**Provided records:**

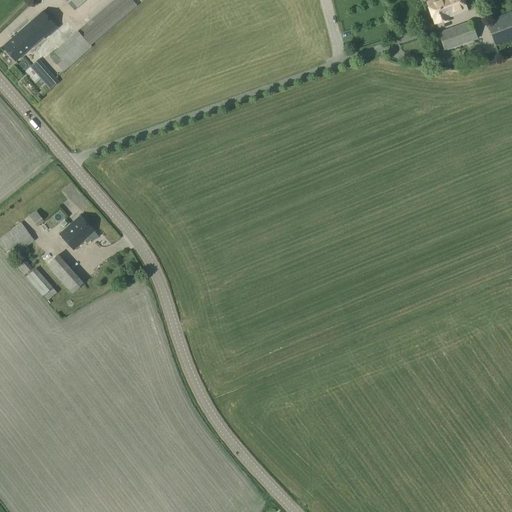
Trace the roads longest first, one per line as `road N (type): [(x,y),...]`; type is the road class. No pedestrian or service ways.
road 1 (tertiary): [(294,511),(212,418),(153,268),(68,162)]
road 2 (unclassified): [(68,162),(395,41)]
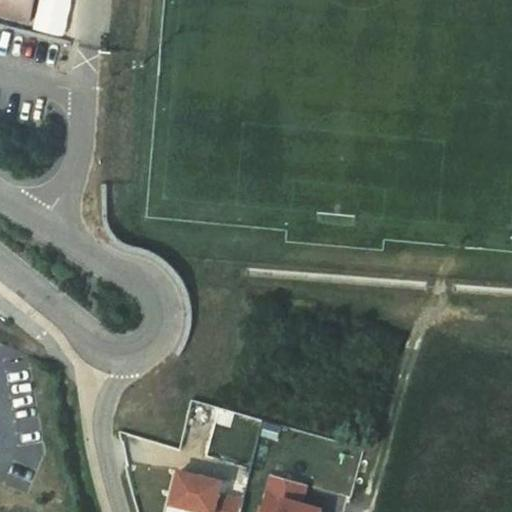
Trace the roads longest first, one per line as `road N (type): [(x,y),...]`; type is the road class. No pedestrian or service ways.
road 1 (unclassified): [(128,358),(160,332),(160,296),(44,222)]
road 2 (unclassified): [(0,261),(97,347),(128,358)]
road 3 (unclassified): [(44,222),(78,156),(86,97)]
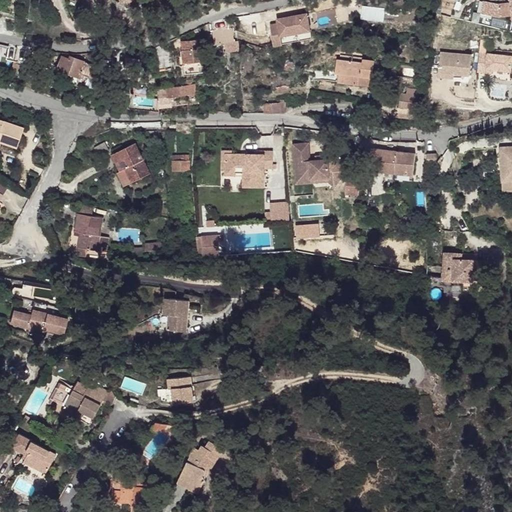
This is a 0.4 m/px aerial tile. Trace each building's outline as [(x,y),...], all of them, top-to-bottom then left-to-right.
[(511,15),(511,0),(510,0),(511,2),(499,3),(488,0),(485,0),(482,11),(500,17),(511,15)] [(305,32),(303,19),(308,18),(307,13),(277,19),(278,23),(279,29),(271,30),(274,46),(282,44),(281,36),(305,32)] [(212,31),(214,44),(234,41),(232,28),(231,28),(230,21),(210,25),(210,31),(212,31)] [(183,58),(183,63),(203,60),(202,49),(203,48),(203,39),(181,41),(183,58)] [(481,40),(477,72),(486,73),(486,69),(492,69),(511,71),(511,60),(511,56),(490,54),(490,48),(491,48),(490,42),(487,40),(481,40)] [(8,47),(5,59),(13,61),(16,49),(8,47)] [(16,49),(13,61),(31,63),(30,50),(16,49)] [(440,52),(438,77),(454,78),(454,74),(469,76),(471,55),(440,52)] [(153,58),(155,71),(175,68),(173,54),(153,58)] [(114,55),(112,64),(124,66),(124,68),(140,71),(142,60),(114,55)] [(62,56),(58,68),(80,77),(81,74),(91,78),(96,66),(70,56),(69,59),(62,56)] [(184,65),(184,73),(203,72),(203,66),(209,65),(208,60),(203,60),(183,63),(183,58),(179,59),(180,66),(184,65)] [(338,74),(337,82),(351,84),(352,75),(372,78),(374,61),(362,60),(362,62),(337,59),(335,73),(338,74)] [(352,75),(351,84),(371,86),(372,78),(352,75)] [(156,87),(157,94),(167,92),(167,97),(196,93),(195,84),(172,87),(172,84),(156,87)] [(401,94),(397,117),(415,120),(419,91),(407,89),(406,95),(401,94)] [(264,104),(265,114),(285,113),(285,103),(284,103),(284,100),(280,100),(280,103),(264,104)] [(363,113),(362,124),(370,125),(371,113),(363,113)] [(0,141),(17,147),(24,128),(0,119),(0,141)] [(112,155),(120,171),(126,168),(132,182),(150,173),(135,143),(112,155)] [(293,144),(295,162),(299,162),(300,171),(311,170),(311,179),(330,177),(337,183),(348,170),(334,159),(322,159),(316,160),(310,160),(309,143),(293,144)] [(511,146),(500,148),(502,182),(511,180),(511,146)] [(370,148),(369,160),(380,162),(379,172),(413,176),(415,154),(370,148)] [(222,151),(222,171),(225,171),(235,171),(235,167),(243,167),(243,172),(246,172),(246,187),(264,188),(264,168),(273,168),(273,164),(273,151),(264,151),(264,154),(232,154),(232,151),(222,151)] [(427,154),(427,163),(436,163),(436,154),(427,154)] [(173,161),(173,170),(190,170),(189,155),(181,156),(182,161),(173,161)] [(369,160),(367,170),(379,172),(380,162),(369,160)] [(295,162),(296,183),(328,181),(334,186),(337,183),(330,177),(311,179),(311,170),(300,171),(299,162),(295,162)] [(243,175),(242,187),(246,187),(246,172),(243,172),(243,167),(235,167),(235,171),(225,171),(225,175),(243,175)] [(118,172),(124,186),(132,182),(126,168),(120,171),(118,172)] [(0,192),(3,195),(8,186),(0,180),(0,192)] [(511,190),(511,180),(502,182),(503,191),(511,190)] [(346,183),(345,194),(359,195),(360,184),(346,183)] [(265,211),(266,223),(290,221),(289,202),(269,203),(270,210),(265,211)] [(92,216),(94,206),(79,203),(78,213),(92,216)] [(80,233),(78,247),(107,252),(109,238),(100,236),(103,218),(92,216),(78,213),(75,232),(80,233)] [(197,241),(199,258),(218,257),(217,239),(197,241)] [(145,251),(145,252),(165,250),(165,242),(145,244),(145,248),(139,248),(139,252),(145,251)] [(444,252),(443,281),(472,282),(472,280),(485,281),(486,261),(473,260),(473,259),(462,259),(462,253),(444,252)] [(169,315),(167,330),(186,333),(189,300),(166,298),(164,315),(169,315)] [(13,310),(10,323),(42,331),(43,329),(61,334),(64,333),(68,319),(32,309),(31,315),(13,310)] [(125,375),(120,388),(141,396),(146,384),(125,375)] [(173,395),(174,404),(193,402),(191,376),(168,378),(169,388),(173,388),(173,395)] [(67,386),(56,406),(63,410),(62,411),(75,418),(79,410),(94,418),(103,400),(112,405),(116,397),(110,387),(108,391),(96,384),(93,389),(78,381),(73,390),(67,386)] [(50,403),(56,406),(67,386),(60,383),(50,403)] [(154,422),(147,428),(158,431),(166,427),(167,424),(154,422)] [(125,435),(130,439),(136,432),(132,428),(125,435)] [(30,465),(45,473),(56,454),(31,441),(31,440),(18,433),(11,446),(26,455),(24,459),(31,463),(30,465)] [(188,460),(180,477),(193,483),(194,482),(202,486),(205,481),(205,479),(204,477),(203,476),(208,466),(211,468),(219,455),(216,453),(220,446),(210,440),(206,447),(203,445),(200,450),(195,447),(190,454),(191,455),(188,460)] [(115,468),(112,501),(132,503),(131,511),(141,511),(145,488),(129,486),(130,476),(122,476),(122,468),(115,468)] [(130,476),(129,486),(145,488),(145,484),(135,483),(136,469),(122,468),(122,476),(130,476)] [(180,477),(177,483),(189,489),(188,490),(198,494),(202,486),(194,482),(193,483),(180,477)]
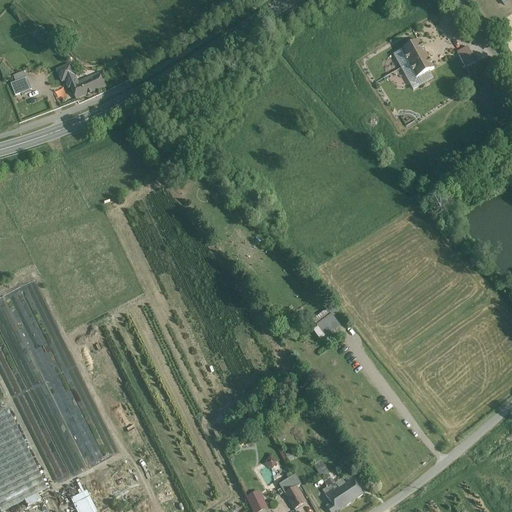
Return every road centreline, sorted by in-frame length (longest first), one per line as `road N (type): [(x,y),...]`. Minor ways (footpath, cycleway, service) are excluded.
road 1 (secondary): [(0,150),(157,85),(289,0)]
road 2 (residential): [(511,401),(373,511)]
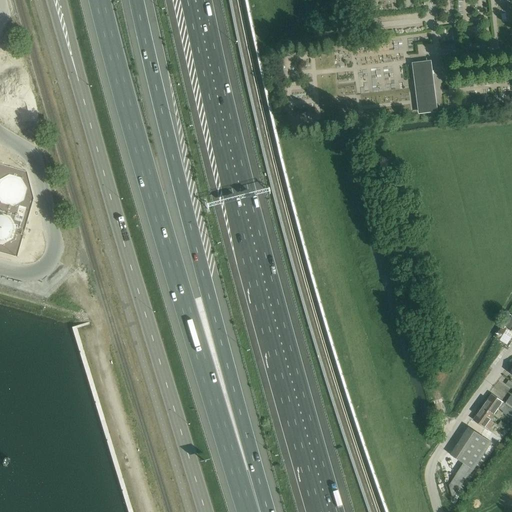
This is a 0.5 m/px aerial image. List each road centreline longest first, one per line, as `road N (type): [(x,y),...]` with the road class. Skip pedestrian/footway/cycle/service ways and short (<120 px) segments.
road 1 (motorway): [(102,0),(190,321),(253,511)]
road 2 (unclassified): [(205,511),(58,0)]
road 3 (motorway): [(136,0),(262,511)]
road 4 (motorway): [(327,511),(195,7)]
road 5 (residential): [(437,511),(429,465),(511,350)]
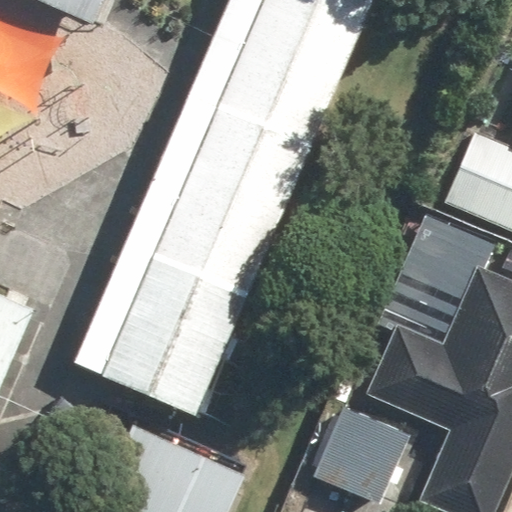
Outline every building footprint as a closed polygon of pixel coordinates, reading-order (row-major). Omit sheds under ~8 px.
[(360,16),(324,0),(207,0),(39,369),(171,429),(360,16)] [(78,0),(52,0),(74,9),(78,0)] [(511,227),(511,136),(479,122),(445,197),(511,227)] [(447,336),(402,319),(372,399),(448,427),(423,495),(467,511),(502,511),(511,487),(511,280),(473,267),(447,336)] [(410,426),(345,400),(314,476),(379,502),(410,426)] [(219,511),(223,503),(102,453),(76,511),(219,511)]
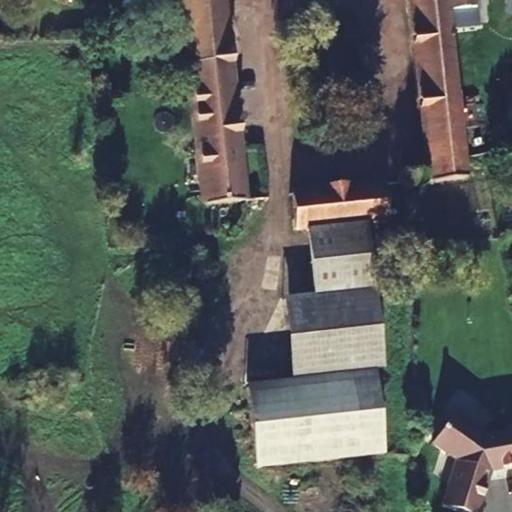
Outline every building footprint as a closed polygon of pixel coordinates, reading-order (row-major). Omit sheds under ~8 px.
[(220,0),(182,0),(186,37),(204,203),(241,198),(220,0)] [(446,0),(409,0),(430,178),(465,175),(462,154),(456,96),(450,37),(449,27),(446,0)] [(446,0),(449,27),(458,26),(464,24),(463,10),(471,8),(470,0),(446,0)] [(479,23),(465,24),(466,32),(479,31),(479,23)] [(459,36),(458,26),(449,27),(450,37),(459,36)] [(480,93),(456,96),(462,154),(483,151),(487,150),(480,93)] [(288,192),(291,227),(386,218),(382,182),(288,192)] [(281,296),(290,379),(371,371),(381,364),(372,286),(281,296)] [(371,371),(290,379),(246,384),(254,467),(379,453),(371,371)] [(440,508),(453,511),(476,511),(487,473),(511,468),(511,445),(510,433),(480,438),(450,417),(429,446),(452,462),(440,508)]
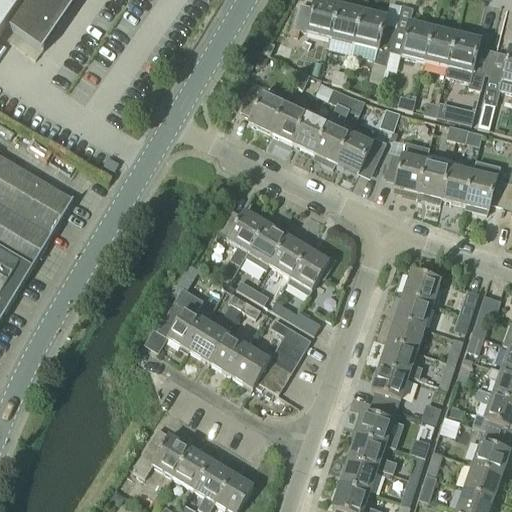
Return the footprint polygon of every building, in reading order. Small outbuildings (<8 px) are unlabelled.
[(0,0),(0,37),(29,59),(67,0),(0,0)] [(332,44),(340,11),(316,5),(314,12),(302,9),(297,32),(294,32),(293,41),(297,42),(298,34),(308,37),(308,38),(332,44)] [(352,49),(355,50),(364,16),(340,11),(332,44),(352,49)] [(352,49),(350,60),(372,65),(371,68),(373,68),(368,87),(380,90),(389,57),(390,58),(396,32),(384,29),(386,22),(364,16),(355,50),(352,49)] [(409,35),(396,32),(390,58),(402,61),(426,67),(434,34),(411,28),(409,35)] [(436,28),(435,34),(434,34),(426,67),(447,72),(449,73),(458,39),(448,37),(450,31),(436,28)] [(481,45),(472,43),(474,37),(459,34),(458,39),(449,73),(447,72),(444,82),(468,88),(467,93),(480,96),(483,80),(485,81),(490,55),(479,52),(481,45)] [(497,57),(478,133),(483,134),(487,116),(493,118),(499,96),(511,99),(511,48),(509,60),(497,57)] [(258,59),(254,68),(259,70),(265,67),(267,63),(258,59)] [(299,75),(293,88),(302,92),(308,80),(299,75)] [(333,75),(330,89),(344,91),(347,78),(333,75)] [(336,111),(342,99),(321,89),(315,101),(336,111)] [(271,139),(286,109),(264,98),(263,99),(251,94),(241,116),(252,121),(249,128),(271,139)] [(314,159),(322,163),(319,168),(332,174),(349,138),(339,134),(348,115),(344,113),(349,102),(342,99),(336,111),(328,128),(314,159)] [(397,113),(412,117),(414,106),(399,102),(397,113)] [(438,110),(425,107),(423,120),(435,123),(438,110)] [(438,110),(435,123),(454,127),(457,113),(439,108),(438,110)] [(292,149),(307,119),(286,109),(271,139),(292,149)] [(470,130),(473,117),(457,113),(454,127),(470,130)] [(386,115),(380,133),(392,137),(398,120),(386,115)] [(307,119),(292,149),(314,159),(328,128),(307,119)] [(449,131),(445,144),(456,147),(459,134),(449,131)] [(459,134),(456,147),(464,149),(467,136),(459,134)] [(384,148),(373,143),(371,149),(349,138),(335,168),(358,179),(361,172),(372,177),(384,148)] [(391,158),(384,182),(396,185),(394,192),(403,194),(402,199),(416,203),(417,198),(418,198),(426,167),(429,155),(405,149),(402,161),(391,158)] [(0,326),(73,206),(0,162),(0,326)] [(449,173),(442,204),(465,210),(473,178),(472,178),(462,176),(464,168),(451,165),(449,173)] [(465,210),(473,212),(472,216),(486,219),(487,216),(488,216),(490,209),(502,212),(508,189),(507,188),(496,186),(496,184),(499,172),(474,166),(472,178),(473,178),(465,210)] [(426,167),(418,198),(426,200),(424,206),(439,210),(441,204),(442,204),(449,173),(426,167)] [(502,212),(511,214),(511,171),(507,188),(508,189),(502,212)] [(232,216),(219,239),(238,250),(221,280),(231,286),(244,264),(247,265),(269,229),(247,216),(243,223),(232,216)] [(290,242),(269,229),(247,265),(264,276),(268,269),(272,271),(290,242)] [(311,255),(290,242),(272,271),(293,284),(311,255)] [(293,284),(290,289),(312,302),(323,283),(327,285),(338,267),(320,256),(318,259),(311,255),(293,284)] [(410,276),(402,300),(432,310),(441,286),(410,276)] [(252,304),(257,296),(240,286),(236,294),(252,304)] [(458,319),(470,323),(478,299),(467,295),(458,319)] [(183,296),(158,337),(190,357),(208,328),(195,319),(202,307),(183,296)] [(257,296),(252,304),(263,311),(267,303),(257,296)] [(243,318),(248,310),(232,300),(227,308),(243,318)] [(402,300),(394,324),(425,334),(432,310),(402,300)] [(270,315),(270,316),(312,341),(319,330),(298,317),(296,320),(275,307),(270,315)] [(248,310),(243,318),(255,325),(260,316),(248,310)] [(471,340),(482,344),(490,319),(478,316),(471,340)] [(470,323),(458,319),(453,335),(464,339),(470,323)] [(394,324),(386,348),(417,358),(425,334),(394,324)] [(251,326),(244,344),(261,350),(268,332),(251,326)] [(287,343),(285,345),(307,358),(313,348),(278,326),(273,334),(287,343)] [(190,357),(211,370),(229,341),(208,328),(190,357)] [(511,354),(511,330),(509,329),(501,351),(508,354),(508,353),(511,354)] [(482,344),(471,340),(465,356),(477,360),(482,344)] [(211,370),(232,382),(250,353),(229,341),(211,370)] [(446,368),(455,370),(462,347),(454,344),(446,368)] [(285,345),(279,356),(300,369),(307,358),(285,345)] [(386,348),(378,372),(409,382),(418,385),(421,374),(412,371),(417,358),(386,348)] [(259,388),(265,378),(272,367),(250,353),(232,382),(254,396),(259,388)] [(508,354),(500,377),(511,381),(511,354),(508,353),(508,354)] [(279,356),(272,367),(294,380),(300,369),(279,356)] [(464,391),(472,366),(463,363),(455,387),(464,391)] [(287,391),(294,380),(272,367),(265,378),(287,391)] [(455,370),(446,368),(440,387),(440,386),(438,392),(447,395),(455,370)] [(373,389),(370,396),(375,397),(371,408),(398,416),(401,406),(409,382),(378,372),(373,389)] [(511,407),(511,381),(500,377),(490,373),(487,382),(497,386),(492,400),(511,407)] [(281,401),(287,391),(265,378),(259,388),(281,401)] [(472,431),(484,436),(510,445),(511,437),(511,407),(492,400),(477,395),(474,405),(489,410),(484,423),(476,420),(472,431)] [(364,417),(355,442),(386,452),(395,455),(402,431),(394,429),(394,427),(398,416),(371,408),(368,418),(364,417)] [(451,413),(448,421),(461,425),(463,417),(451,413)] [(143,484),(152,470),(153,470),(152,471),(173,484),(191,455),(159,435),(134,478),(143,484)] [(506,457),(510,445),(484,436),(480,447),(472,471),(503,482),(511,458),(506,457)] [(355,442),(347,466),(378,476),(392,480),(395,469),(386,465),(383,460),(386,452),(355,442)] [(173,484),(194,496),(212,467),(191,455),(173,484)] [(426,482),(434,485),(442,460),(434,457),(426,482)] [(407,485),(416,488),(424,465),(415,462),(407,485)] [(347,466),(339,489),(370,499),(378,476),(347,466)] [(234,480),(212,467),(194,496),(204,502),(197,511),(211,511),(214,508),(216,509),(234,480)] [(472,471),(463,495),(494,506),(503,482),(472,471)] [(243,511),(255,493),(234,480),(216,509),(220,511),(243,511)] [(434,485),(426,482),(418,506),(426,509),(434,485)] [(408,511),(416,488),(407,485),(400,509),(407,511),(408,511)] [(366,511),(370,499),(339,489),(331,511),(366,511)] [(463,495),(457,511),(491,511),(494,506),(463,495)] [(123,502),(114,496),(108,505),(114,509),(119,507),(123,502)]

**Directive:**
Rewrite the listing lines from the line with "This is a 0.5" to the line with "road 5 (residential): [(437,511),(429,465),(511,350)]", replacing every "motorway" with "trunk" and keeping everything else the same.

**Result:**
This is a 0.5 m/px aerial image. List each road centreline longest first, one per line, as `road N (type): [(x,y),...]` with the road class. Skip pedestrian/footway/cycle/service ways and short (<120 px) segments.
road 1 (trunk): [(102,0),(190,321),(253,511)]
road 2 (unclassified): [(205,511),(58,0)]
road 3 (trunk): [(136,0),(262,511)]
road 4 (trunk): [(327,511),(195,7)]
road 5 (residential): [(437,511),(429,465),(511,350)]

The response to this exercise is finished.